→ Prompt: All lines in the records that carry the string "carrot" are to be shown.

→ Given records:
Content starts
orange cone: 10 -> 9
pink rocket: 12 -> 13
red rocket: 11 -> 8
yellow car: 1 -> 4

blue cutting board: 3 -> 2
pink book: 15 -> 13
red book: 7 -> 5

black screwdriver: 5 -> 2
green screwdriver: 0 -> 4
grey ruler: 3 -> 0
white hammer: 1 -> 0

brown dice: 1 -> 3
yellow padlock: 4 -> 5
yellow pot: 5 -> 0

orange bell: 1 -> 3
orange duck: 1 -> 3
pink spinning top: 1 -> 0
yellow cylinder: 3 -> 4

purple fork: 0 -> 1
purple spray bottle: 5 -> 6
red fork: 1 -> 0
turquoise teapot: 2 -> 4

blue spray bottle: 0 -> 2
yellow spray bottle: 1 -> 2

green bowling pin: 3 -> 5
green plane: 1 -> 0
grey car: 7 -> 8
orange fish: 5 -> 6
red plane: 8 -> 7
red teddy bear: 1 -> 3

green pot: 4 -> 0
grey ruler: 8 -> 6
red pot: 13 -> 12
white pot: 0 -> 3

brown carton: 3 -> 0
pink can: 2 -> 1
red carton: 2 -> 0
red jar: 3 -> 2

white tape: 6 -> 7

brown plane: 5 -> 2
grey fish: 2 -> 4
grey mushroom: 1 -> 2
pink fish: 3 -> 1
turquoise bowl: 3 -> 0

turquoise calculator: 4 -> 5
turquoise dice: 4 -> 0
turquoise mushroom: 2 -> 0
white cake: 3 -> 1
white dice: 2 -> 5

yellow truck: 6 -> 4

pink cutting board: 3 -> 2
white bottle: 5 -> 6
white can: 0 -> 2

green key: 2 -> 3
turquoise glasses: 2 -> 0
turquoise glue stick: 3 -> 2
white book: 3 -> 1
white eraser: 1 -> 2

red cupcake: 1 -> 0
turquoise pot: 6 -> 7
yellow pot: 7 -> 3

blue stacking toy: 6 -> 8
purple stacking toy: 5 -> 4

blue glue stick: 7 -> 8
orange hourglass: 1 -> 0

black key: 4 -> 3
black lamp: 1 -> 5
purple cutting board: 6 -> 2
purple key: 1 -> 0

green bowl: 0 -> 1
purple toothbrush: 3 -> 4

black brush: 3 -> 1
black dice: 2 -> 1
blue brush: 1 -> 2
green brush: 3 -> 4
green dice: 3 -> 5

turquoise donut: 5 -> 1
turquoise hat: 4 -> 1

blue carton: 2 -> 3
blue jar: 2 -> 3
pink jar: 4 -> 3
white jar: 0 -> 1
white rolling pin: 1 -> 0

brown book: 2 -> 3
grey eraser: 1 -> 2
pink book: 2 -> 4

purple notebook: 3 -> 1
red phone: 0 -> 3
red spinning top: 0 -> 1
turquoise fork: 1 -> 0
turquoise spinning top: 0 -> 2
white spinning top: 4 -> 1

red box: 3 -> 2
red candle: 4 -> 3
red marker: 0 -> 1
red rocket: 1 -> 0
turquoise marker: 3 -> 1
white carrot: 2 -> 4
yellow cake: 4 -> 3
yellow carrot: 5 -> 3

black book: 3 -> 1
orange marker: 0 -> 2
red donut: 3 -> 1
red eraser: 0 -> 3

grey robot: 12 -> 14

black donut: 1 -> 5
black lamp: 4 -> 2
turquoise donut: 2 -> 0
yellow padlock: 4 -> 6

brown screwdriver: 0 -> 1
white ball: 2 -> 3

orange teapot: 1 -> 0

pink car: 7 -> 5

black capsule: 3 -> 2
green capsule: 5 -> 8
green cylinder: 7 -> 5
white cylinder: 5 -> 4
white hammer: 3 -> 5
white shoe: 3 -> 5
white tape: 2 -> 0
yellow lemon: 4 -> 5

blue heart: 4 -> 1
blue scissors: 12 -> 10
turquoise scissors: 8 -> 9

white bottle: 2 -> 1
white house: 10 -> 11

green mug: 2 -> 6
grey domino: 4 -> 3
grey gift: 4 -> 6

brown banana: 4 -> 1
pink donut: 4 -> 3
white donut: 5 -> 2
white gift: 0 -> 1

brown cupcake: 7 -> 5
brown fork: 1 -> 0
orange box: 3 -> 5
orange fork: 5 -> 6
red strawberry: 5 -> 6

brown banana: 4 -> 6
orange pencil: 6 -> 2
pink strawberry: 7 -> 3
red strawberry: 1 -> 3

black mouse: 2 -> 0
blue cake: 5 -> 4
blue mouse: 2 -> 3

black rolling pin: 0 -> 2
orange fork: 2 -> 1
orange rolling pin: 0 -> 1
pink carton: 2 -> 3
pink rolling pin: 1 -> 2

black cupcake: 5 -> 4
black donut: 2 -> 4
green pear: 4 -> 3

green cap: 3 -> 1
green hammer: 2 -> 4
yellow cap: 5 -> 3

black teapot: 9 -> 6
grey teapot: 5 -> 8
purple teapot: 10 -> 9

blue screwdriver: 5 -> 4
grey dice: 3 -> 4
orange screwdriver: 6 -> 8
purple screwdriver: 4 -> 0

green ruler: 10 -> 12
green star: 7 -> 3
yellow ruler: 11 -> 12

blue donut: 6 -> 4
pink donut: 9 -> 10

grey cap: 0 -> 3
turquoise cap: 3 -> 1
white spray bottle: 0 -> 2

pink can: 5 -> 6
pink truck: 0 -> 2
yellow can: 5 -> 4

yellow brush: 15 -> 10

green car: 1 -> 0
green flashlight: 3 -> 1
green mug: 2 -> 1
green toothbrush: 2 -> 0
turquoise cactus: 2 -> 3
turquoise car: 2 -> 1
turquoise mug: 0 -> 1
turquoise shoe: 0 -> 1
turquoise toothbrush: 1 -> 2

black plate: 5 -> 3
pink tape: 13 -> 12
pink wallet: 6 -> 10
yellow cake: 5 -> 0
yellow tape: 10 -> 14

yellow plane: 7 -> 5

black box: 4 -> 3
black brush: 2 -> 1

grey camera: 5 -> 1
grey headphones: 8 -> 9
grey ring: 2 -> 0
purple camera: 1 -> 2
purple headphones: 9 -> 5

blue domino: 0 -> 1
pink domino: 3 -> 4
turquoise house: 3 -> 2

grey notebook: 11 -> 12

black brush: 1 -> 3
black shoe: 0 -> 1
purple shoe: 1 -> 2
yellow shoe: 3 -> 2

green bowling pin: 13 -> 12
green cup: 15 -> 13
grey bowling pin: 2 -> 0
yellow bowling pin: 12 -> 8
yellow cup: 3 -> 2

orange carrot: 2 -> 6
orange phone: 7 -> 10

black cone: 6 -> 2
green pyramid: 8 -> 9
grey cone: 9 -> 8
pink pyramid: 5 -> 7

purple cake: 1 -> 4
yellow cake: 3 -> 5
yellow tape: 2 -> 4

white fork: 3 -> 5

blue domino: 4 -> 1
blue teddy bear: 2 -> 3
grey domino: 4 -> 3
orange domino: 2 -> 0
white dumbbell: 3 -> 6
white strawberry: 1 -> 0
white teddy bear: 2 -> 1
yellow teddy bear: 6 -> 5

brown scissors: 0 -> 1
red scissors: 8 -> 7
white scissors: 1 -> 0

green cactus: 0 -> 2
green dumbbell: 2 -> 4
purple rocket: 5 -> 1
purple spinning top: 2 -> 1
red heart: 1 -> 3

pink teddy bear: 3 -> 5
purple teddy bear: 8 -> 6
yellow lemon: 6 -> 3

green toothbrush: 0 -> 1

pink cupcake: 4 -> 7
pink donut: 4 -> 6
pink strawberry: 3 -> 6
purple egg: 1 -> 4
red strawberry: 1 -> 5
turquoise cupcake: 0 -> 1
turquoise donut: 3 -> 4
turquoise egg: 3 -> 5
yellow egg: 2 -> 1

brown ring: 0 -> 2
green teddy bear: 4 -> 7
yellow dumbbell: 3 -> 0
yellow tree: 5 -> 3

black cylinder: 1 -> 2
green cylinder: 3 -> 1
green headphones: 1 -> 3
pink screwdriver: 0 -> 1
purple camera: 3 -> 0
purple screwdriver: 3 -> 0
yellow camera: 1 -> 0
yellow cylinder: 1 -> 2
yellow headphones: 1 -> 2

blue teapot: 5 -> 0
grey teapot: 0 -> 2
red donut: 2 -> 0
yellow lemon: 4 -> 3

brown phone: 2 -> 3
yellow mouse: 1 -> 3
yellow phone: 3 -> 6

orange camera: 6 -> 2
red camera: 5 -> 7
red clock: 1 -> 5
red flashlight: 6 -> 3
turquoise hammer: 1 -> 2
Content ends
→ Task solution:
white carrot: 2 -> 4
yellow carrot: 5 -> 3
orange carrot: 2 -> 6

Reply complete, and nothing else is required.